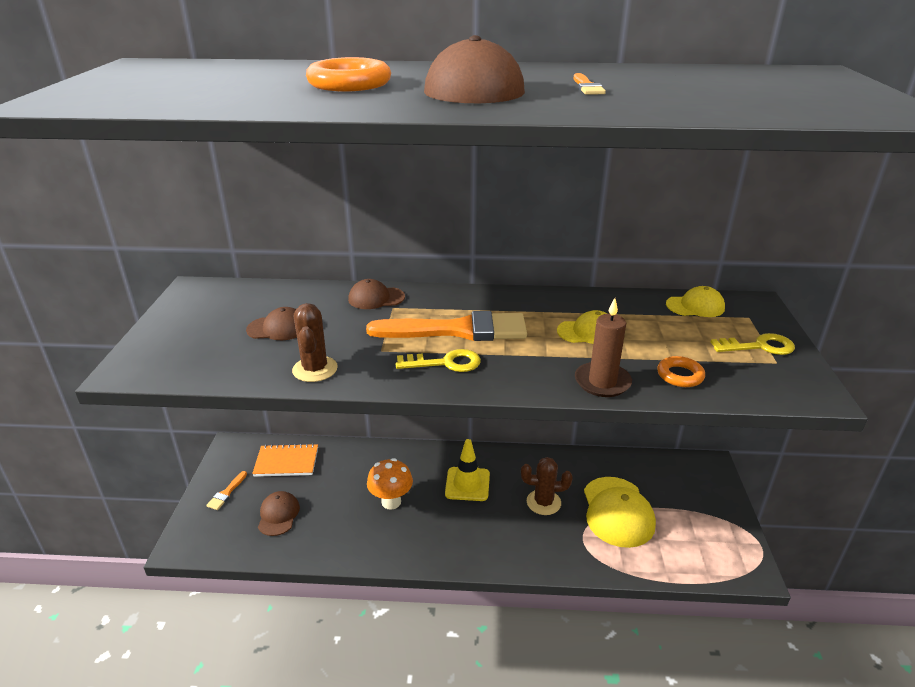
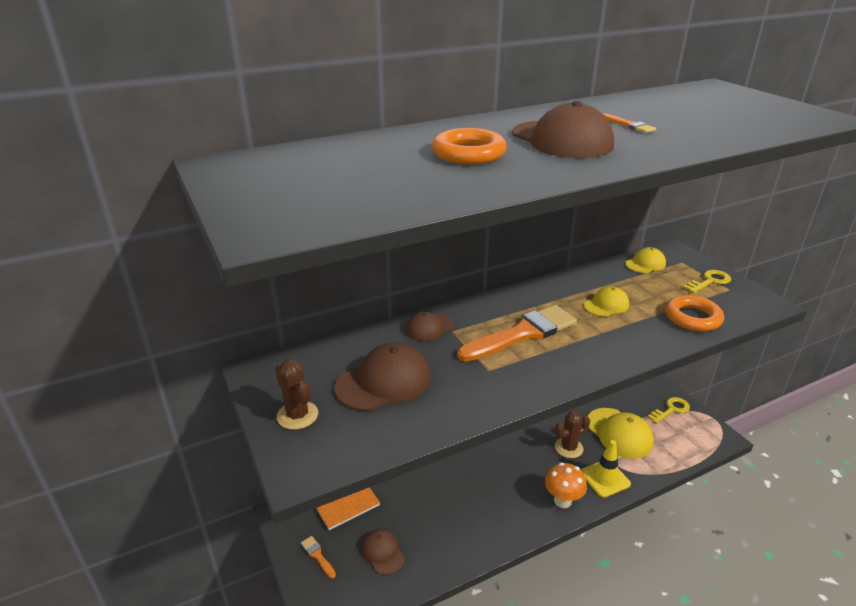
camera: 30 degrees left, 0 degrees up
(227, 492) = (317, 556): orange brush -> orange brush turned 150 degrees clockwise
(278, 328) = (384, 381): brown cap -> brown cap, size x1.72
(315, 369) = (460, 405): brown cactus -> brown cactus (297, 415)
(391, 502) = (463, 498): orange mushroom -> orange mushroom (562, 501)
(445, 363) = (546, 363): yellow key -> yellow key (671, 410)
(467, 484) = (506, 457): yellow traffic cone -> yellow traffic cone (605, 478)
(602, 382) = (657, 339): brown candle -> none
(680, 375) = (692, 318): orange ring -> orange ring, size x1.63

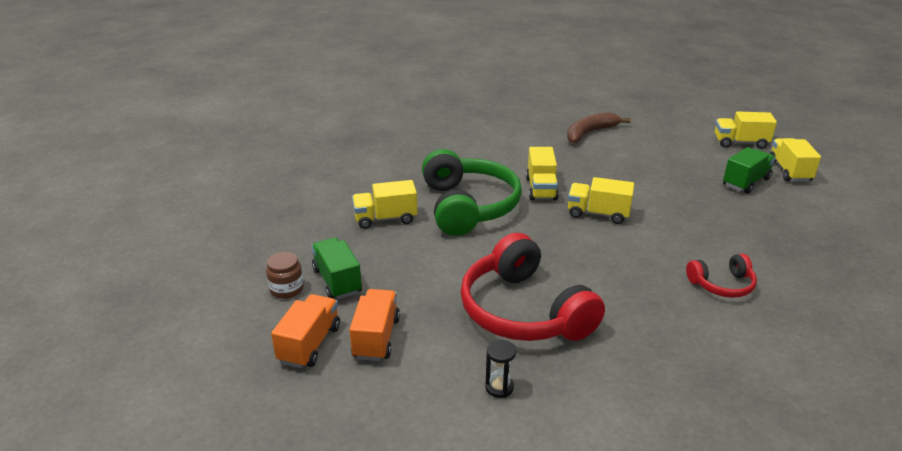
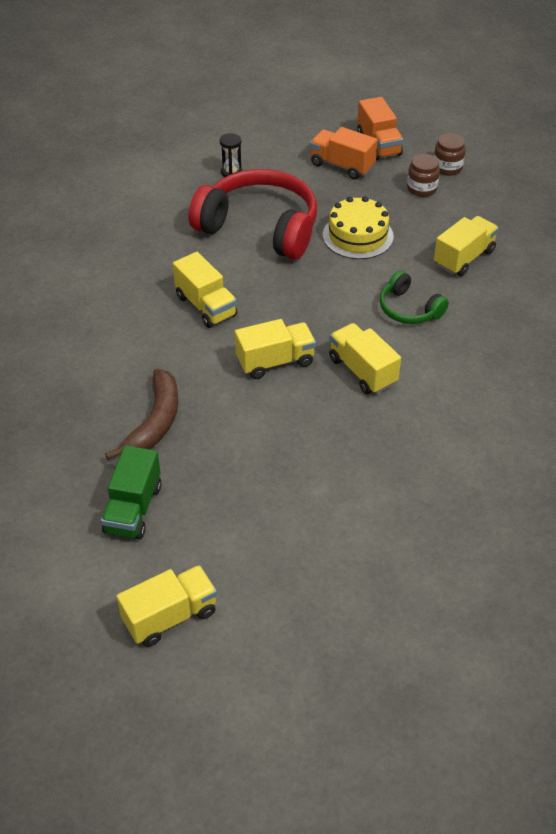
camera: 145 degrees right, 15 degrees up
(337, 281) = (422, 188): green truck -> brown jar
(376, 338) = (342, 166): orange truck -> orange truck turned 150 degrees clockwise
(444, 267) = (358, 236): none -> yellow cake
(468, 206) = (409, 309): green headphones -> green headphones, size x0.50
(590, 133) = (395, 521): brown banana -> brown banana (155, 422)
(722, 285) = (111, 325): red headphones -> none
(789, 171) = (81, 568): yellow truck -> yellow truck (206, 306)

==================================================

Exactly as written above, print every record, and keep the pictures out.

> _Result of the exercise_
camera: 30 degrees left, 0 degrees up
(227, 492) = (317, 556): orange brush -> orange brush turned 150 degrees clockwise
(278, 328) = (384, 381): brown cap -> brown cap, size x1.72
(315, 369) = (460, 405): brown cactus -> brown cactus (297, 415)
(391, 502) = (463, 498): orange mushroom -> orange mushroom (562, 501)
(445, 363) = (546, 363): yellow key -> yellow key (671, 410)
(467, 484) = (506, 457): yellow traffic cone -> yellow traffic cone (605, 478)
(602, 382) = (657, 339): brown candle -> none
(680, 375) = (692, 318): orange ring -> orange ring, size x1.63

camera: 145 degrees right, 15 degrees up
(337, 281) = (422, 188): green truck -> brown jar
(376, 338) = (342, 166): orange truck -> orange truck turned 150 degrees clockwise
(444, 267) = (358, 236): none -> yellow cake
(468, 206) = (409, 309): green headphones -> green headphones, size x0.50
(590, 133) = (395, 521): brown banana -> brown banana (155, 422)
(722, 285) = (111, 325): red headphones -> none
(789, 171) = (81, 568): yellow truck -> yellow truck (206, 306)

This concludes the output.